* What you should do:
Report the lines of the material that carry the string "rosa".

* Exercise materials:
Start of Block

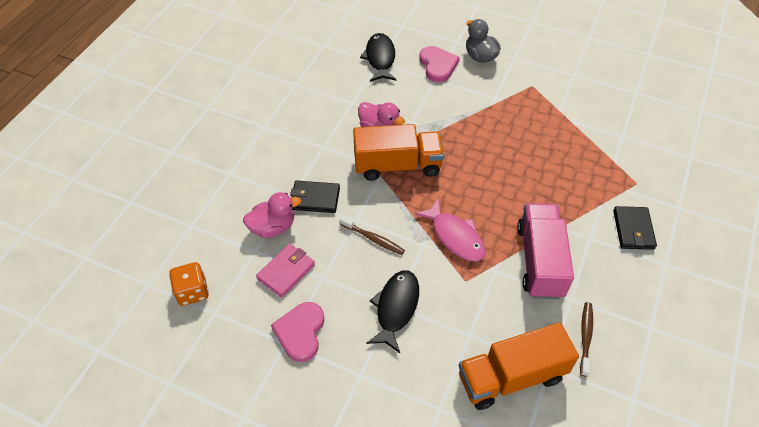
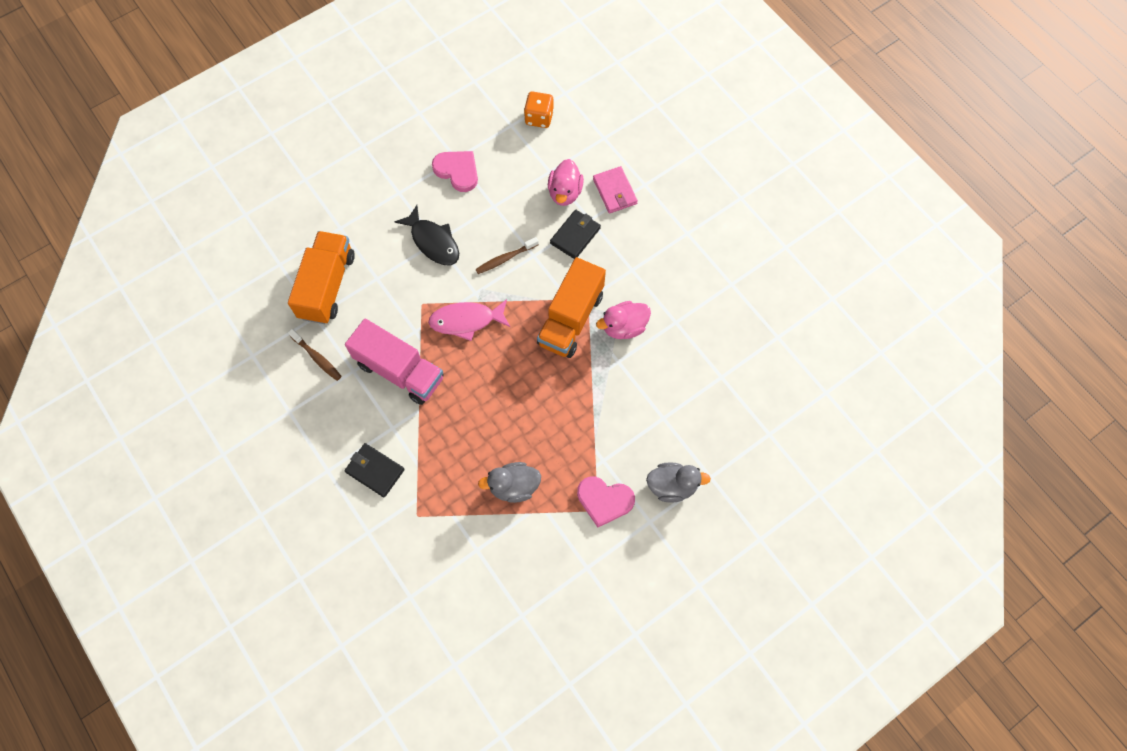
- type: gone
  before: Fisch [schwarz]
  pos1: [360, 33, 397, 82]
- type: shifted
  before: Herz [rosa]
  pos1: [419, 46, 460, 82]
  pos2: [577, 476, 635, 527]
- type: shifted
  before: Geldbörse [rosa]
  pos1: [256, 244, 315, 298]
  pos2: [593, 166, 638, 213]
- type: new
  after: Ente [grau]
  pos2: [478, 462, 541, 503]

End of Block

* Output of the task:
  before: Herz [rosa]
  before: Geldbörse [rosa]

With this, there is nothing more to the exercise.